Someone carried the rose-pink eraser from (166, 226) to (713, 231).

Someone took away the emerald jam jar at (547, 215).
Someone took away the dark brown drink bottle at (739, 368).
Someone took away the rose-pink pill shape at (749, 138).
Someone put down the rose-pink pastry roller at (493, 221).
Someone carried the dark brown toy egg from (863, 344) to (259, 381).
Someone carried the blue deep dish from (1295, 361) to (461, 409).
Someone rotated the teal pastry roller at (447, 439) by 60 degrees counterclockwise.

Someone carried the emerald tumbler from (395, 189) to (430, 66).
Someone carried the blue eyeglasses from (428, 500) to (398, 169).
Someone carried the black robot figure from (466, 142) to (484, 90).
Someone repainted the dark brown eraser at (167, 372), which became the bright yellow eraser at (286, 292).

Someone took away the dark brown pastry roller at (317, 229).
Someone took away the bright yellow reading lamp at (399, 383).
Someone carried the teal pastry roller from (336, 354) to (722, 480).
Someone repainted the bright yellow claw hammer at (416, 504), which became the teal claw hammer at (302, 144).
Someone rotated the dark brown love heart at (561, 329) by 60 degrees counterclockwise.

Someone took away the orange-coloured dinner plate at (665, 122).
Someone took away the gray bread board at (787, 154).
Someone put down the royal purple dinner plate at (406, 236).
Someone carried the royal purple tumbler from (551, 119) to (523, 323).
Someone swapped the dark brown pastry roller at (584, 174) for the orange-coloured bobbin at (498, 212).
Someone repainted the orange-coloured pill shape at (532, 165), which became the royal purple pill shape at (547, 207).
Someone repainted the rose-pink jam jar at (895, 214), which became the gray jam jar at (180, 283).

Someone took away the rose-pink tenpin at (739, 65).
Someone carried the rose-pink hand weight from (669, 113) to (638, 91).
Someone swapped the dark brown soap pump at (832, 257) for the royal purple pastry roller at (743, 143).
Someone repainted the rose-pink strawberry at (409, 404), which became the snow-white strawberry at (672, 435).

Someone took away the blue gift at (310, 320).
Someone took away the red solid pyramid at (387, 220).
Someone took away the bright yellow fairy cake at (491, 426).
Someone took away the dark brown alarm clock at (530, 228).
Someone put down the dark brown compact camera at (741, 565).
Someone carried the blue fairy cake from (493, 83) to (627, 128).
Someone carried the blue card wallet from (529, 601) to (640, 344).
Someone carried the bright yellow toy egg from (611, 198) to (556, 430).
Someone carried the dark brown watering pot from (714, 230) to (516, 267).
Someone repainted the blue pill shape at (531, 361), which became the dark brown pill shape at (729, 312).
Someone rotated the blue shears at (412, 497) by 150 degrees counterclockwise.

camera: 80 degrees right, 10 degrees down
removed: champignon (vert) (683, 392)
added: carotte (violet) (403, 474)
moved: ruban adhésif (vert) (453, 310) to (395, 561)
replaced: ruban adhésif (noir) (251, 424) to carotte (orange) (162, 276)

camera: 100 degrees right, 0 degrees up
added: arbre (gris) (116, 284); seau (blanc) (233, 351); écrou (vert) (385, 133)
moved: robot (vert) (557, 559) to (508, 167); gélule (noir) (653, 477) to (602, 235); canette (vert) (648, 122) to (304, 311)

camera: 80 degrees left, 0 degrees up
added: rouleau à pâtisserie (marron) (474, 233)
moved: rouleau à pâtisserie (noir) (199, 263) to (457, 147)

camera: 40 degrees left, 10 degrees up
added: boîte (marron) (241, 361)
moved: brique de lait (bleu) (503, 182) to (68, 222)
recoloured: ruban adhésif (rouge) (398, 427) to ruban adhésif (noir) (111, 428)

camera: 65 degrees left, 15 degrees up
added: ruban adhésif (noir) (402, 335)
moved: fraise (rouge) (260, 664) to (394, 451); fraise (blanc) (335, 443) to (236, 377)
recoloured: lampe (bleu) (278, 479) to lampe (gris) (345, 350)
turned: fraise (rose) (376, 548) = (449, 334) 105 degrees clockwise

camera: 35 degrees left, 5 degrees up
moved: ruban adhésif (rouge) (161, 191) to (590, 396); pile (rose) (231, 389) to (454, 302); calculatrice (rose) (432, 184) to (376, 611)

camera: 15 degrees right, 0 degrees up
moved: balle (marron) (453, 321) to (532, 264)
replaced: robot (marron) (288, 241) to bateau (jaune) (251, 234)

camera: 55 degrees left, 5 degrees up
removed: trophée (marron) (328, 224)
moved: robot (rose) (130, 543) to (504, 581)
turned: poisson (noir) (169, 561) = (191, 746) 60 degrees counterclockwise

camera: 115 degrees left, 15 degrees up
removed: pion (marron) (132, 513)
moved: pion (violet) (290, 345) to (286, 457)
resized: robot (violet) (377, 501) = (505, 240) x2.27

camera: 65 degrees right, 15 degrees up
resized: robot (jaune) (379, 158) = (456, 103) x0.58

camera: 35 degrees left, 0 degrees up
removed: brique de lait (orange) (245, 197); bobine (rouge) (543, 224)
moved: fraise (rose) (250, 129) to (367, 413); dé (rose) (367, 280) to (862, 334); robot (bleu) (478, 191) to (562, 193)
================
Send back an exact copy of only the lines from the line with "Someone carried the emerald" up to and including the line with "Someone repainted the dark" in the data above.

Someone carried the emerald tumbler from (395, 189) to (430, 66).
Someone carried the blue eyeglasses from (428, 500) to (398, 169).
Someone carried the black robot figure from (466, 142) to (484, 90).
Someone repainted the dark brown eraser at (167, 372), which became the bright yellow eraser at (286, 292).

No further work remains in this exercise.